(Object correspondence data)
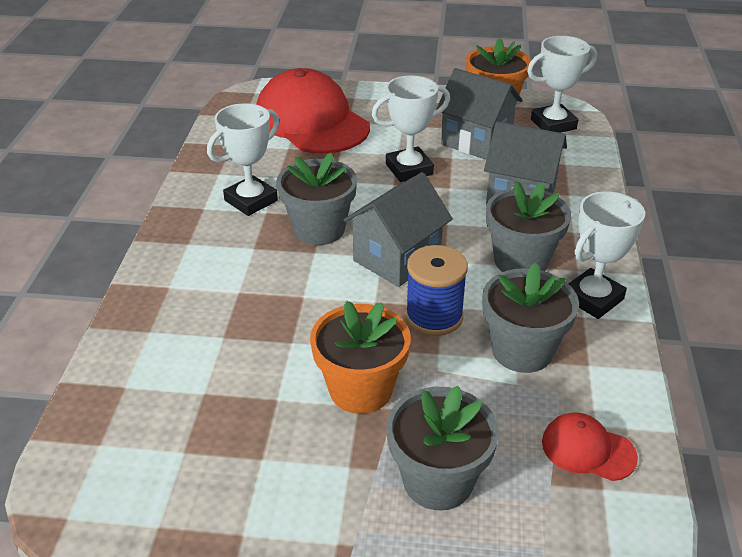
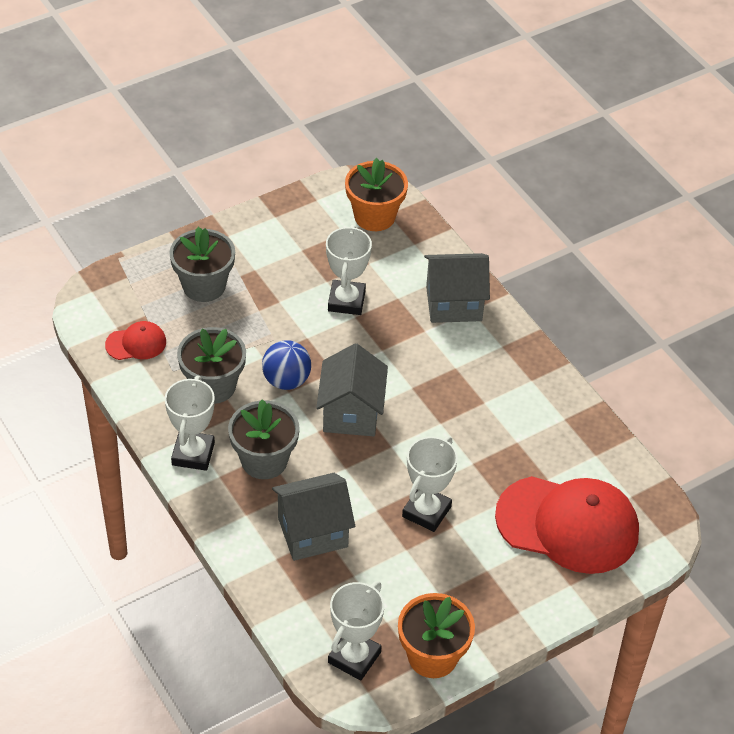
camera: 140 degrees right, 10 degrees up
white trophy [207,103,280,216] -> white trophy moved to [326,225,372,315]
grey flower pot [276,153,357,245] -> none
orange flower pot [310,301,411,414] -> orange flower pot moved to [345,158,408,231]
blue spool [405,245,468,336] -> blue ball [262,340,311,390]
grey house [436,68,523,160] -> grey house moved to [424,253,490,323]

**Exercise objective:**
Send back the data above word for word, with the pictures left out.

**Task response:**
camera: 140 degrees right, 10 degrees up
white trophy [207,103,280,216] -> white trophy moved to [326,225,372,315]
grey flower pot [276,153,357,245] -> none
orange flower pot [310,301,411,414] -> orange flower pot moved to [345,158,408,231]
blue spool [405,245,468,336] -> blue ball [262,340,311,390]
grey house [436,68,523,160] -> grey house moved to [424,253,490,323]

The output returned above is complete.